◆ **Material provided**
+++

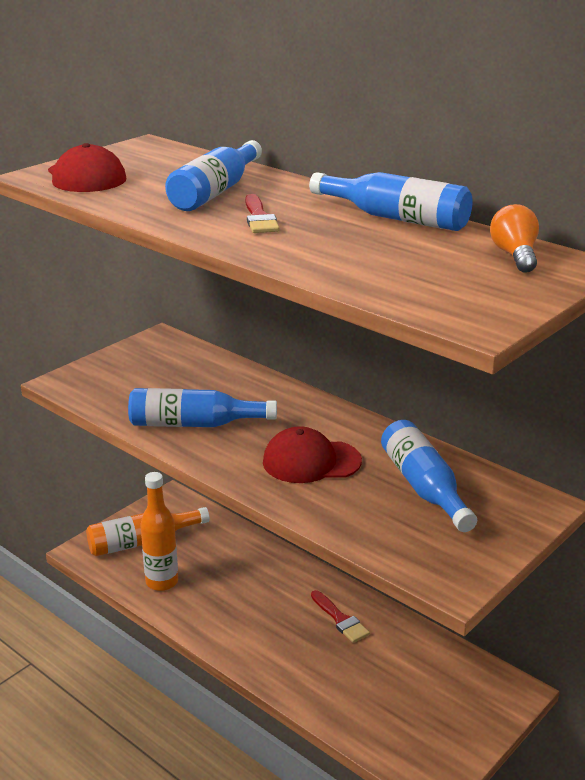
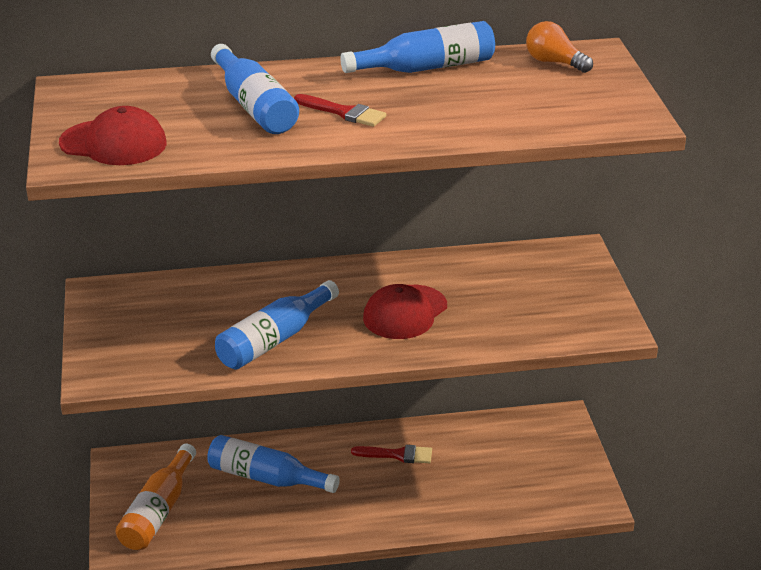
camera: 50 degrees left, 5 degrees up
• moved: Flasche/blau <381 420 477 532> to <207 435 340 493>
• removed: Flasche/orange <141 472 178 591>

+++

◆ **Exercise aim**
A faithful copy of all the data above is required, printed exactly and with no pictures.

◆ **Answer section**
camera: 50 degrees left, 5 degrees up
• moved: Flasche/blau <381 420 477 532> to <207 435 340 493>
• removed: Flasche/orange <141 472 178 591>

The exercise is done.